**STATED EXERCISE:** Extract every line of the material below that contains the string "acciaccatura". The match is case-sensitive.
— start EXTRACTED DATA —
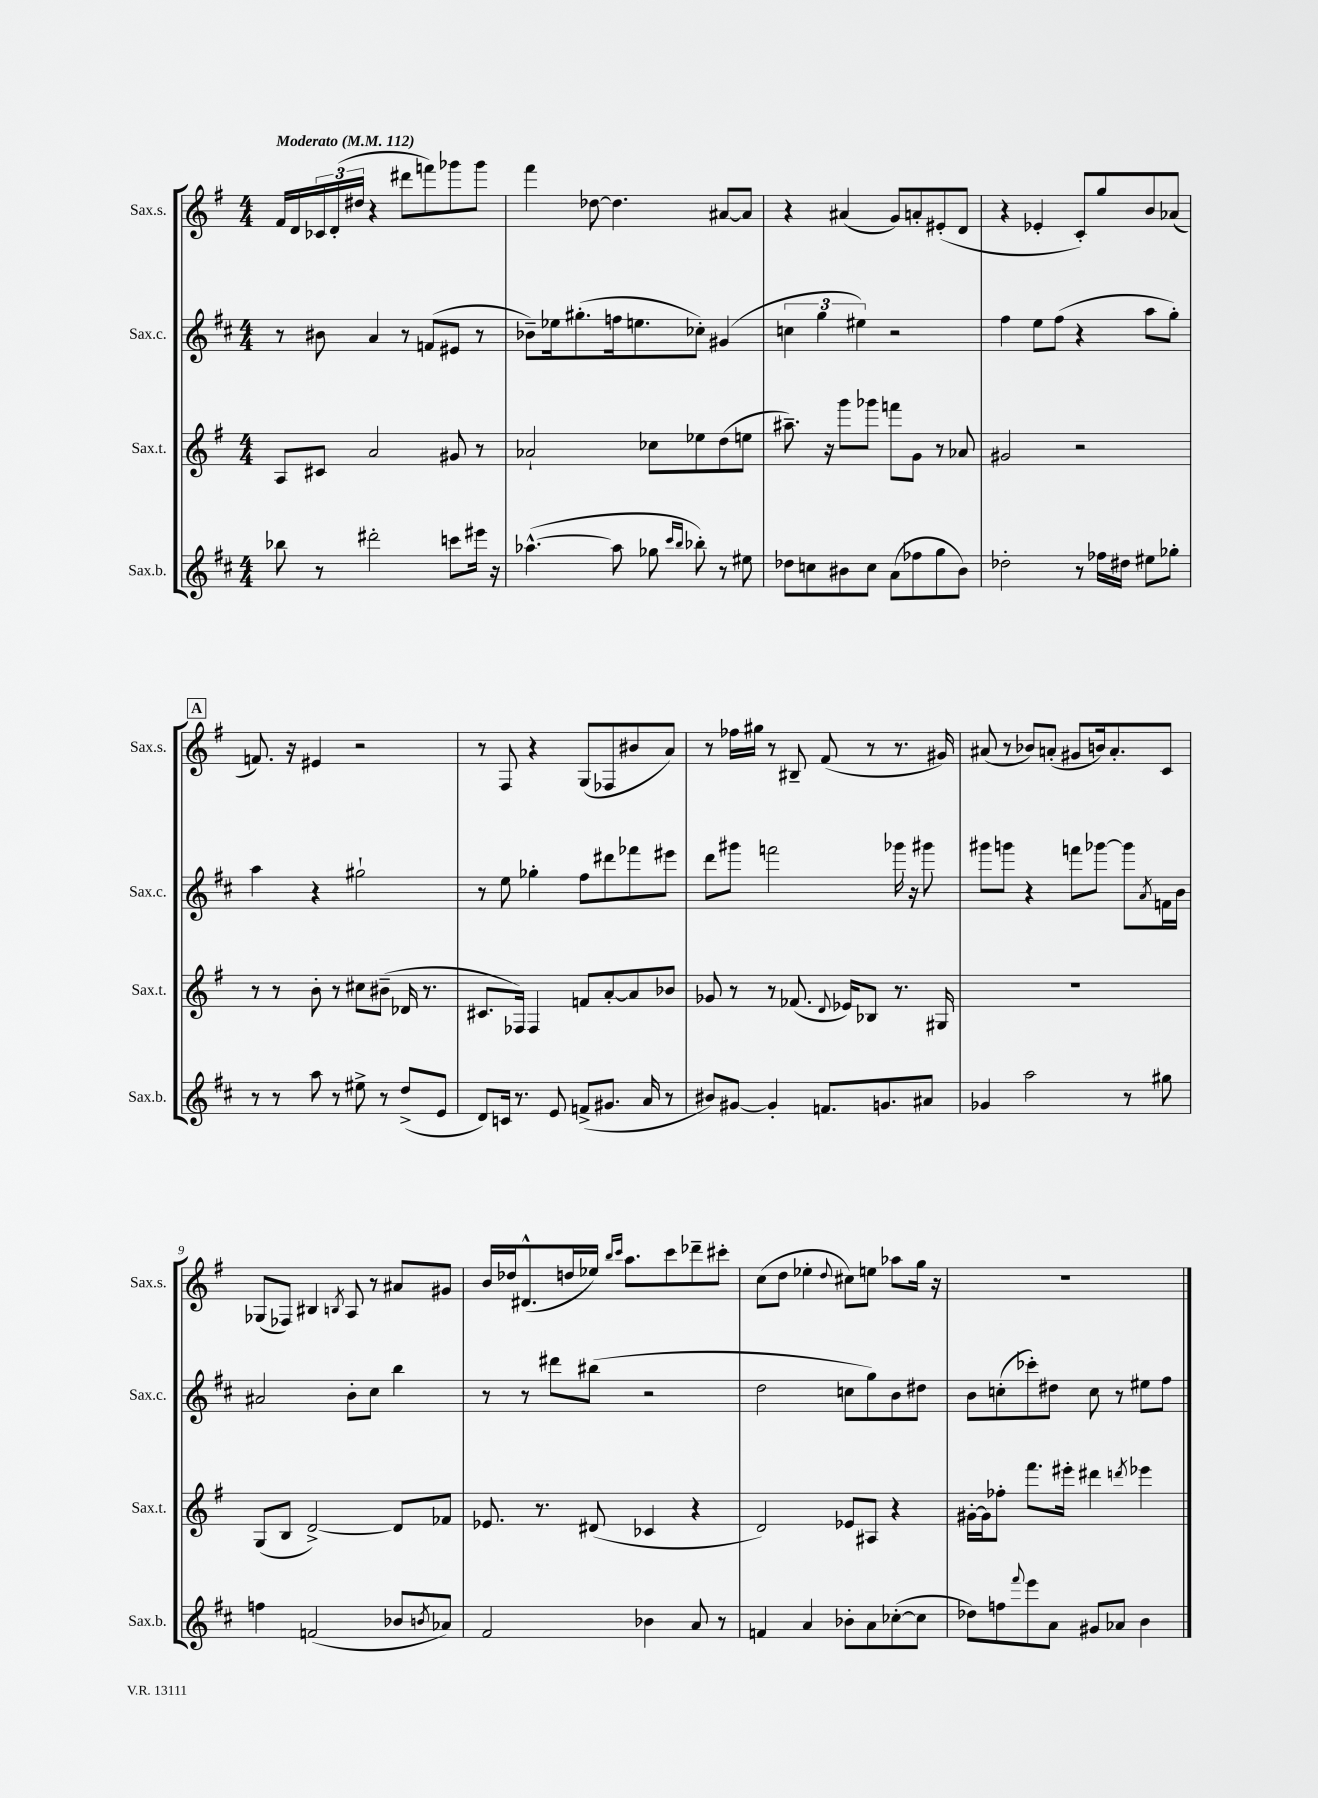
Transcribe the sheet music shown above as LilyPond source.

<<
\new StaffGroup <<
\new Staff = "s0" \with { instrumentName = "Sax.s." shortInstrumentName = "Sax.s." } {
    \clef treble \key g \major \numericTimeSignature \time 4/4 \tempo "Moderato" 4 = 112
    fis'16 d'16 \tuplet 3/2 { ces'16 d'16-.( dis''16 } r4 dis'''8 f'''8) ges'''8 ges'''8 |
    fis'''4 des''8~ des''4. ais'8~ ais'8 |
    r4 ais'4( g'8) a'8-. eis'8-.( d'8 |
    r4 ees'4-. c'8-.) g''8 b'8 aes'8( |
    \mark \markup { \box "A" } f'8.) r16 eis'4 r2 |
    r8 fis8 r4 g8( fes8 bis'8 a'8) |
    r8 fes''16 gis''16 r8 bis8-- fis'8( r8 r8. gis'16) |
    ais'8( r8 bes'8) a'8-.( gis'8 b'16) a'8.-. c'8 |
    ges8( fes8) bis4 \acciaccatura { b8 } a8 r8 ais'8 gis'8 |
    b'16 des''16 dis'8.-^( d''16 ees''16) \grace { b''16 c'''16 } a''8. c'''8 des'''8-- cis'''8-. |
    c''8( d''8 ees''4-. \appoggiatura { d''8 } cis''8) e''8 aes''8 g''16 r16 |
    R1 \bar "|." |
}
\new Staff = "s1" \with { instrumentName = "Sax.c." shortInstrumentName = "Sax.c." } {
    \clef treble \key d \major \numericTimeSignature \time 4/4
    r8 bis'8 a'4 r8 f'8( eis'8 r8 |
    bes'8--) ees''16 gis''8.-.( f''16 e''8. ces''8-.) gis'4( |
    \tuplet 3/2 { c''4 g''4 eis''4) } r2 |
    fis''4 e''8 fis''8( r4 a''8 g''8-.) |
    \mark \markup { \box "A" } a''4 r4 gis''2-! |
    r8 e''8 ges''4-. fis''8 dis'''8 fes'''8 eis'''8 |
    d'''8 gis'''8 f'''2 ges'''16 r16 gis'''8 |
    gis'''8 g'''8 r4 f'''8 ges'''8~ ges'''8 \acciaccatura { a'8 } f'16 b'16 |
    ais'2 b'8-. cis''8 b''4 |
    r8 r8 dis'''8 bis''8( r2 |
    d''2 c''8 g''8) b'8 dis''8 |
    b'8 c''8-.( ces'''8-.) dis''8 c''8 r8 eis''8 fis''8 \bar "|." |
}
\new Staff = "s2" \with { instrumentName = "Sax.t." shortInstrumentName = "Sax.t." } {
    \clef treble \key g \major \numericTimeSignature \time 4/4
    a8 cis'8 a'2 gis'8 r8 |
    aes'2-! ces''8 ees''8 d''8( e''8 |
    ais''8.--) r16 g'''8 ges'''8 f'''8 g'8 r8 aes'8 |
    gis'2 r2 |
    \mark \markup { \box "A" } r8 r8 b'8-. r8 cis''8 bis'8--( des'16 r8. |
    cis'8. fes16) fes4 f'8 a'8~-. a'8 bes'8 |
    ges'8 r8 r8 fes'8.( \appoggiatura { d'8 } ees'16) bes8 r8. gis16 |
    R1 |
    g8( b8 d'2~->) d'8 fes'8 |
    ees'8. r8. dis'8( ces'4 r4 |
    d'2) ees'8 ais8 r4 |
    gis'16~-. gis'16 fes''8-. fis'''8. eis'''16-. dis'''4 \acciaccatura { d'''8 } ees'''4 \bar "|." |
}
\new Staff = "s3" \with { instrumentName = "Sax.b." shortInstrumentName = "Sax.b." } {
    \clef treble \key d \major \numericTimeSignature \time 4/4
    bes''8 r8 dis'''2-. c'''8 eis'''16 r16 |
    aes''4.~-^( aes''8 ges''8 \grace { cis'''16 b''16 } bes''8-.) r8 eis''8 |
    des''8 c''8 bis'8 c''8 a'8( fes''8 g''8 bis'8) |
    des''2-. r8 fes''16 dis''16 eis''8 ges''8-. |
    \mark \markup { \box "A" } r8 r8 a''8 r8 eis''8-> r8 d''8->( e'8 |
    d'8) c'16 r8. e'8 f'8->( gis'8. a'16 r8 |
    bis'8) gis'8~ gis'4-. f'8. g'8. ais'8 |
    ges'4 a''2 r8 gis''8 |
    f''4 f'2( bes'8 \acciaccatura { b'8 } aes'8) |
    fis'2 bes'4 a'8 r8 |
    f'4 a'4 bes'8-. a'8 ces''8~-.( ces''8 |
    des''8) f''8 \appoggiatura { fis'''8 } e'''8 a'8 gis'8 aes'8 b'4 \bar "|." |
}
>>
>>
— end EXTRACTED DATA —
**FINISHED ANSWER:**
    ges8( fes8) bis4 \acciaccatura { b8 } a8 r8 ais'8 gis'8 |
    gis'''8 g'''8 r4 f'''8 ges'''8~ ges'''8 \acciaccatura { a'8 } f'16 b'16 |
    gis'16~-. gis'16 fes''8-. fis'''8. eis'''16-. dis'''4 \acciaccatura { d'''8 } ees'''4 \bar "|." |
    f''4 f'2( bes'8 \acciaccatura { b'8 } aes'8) |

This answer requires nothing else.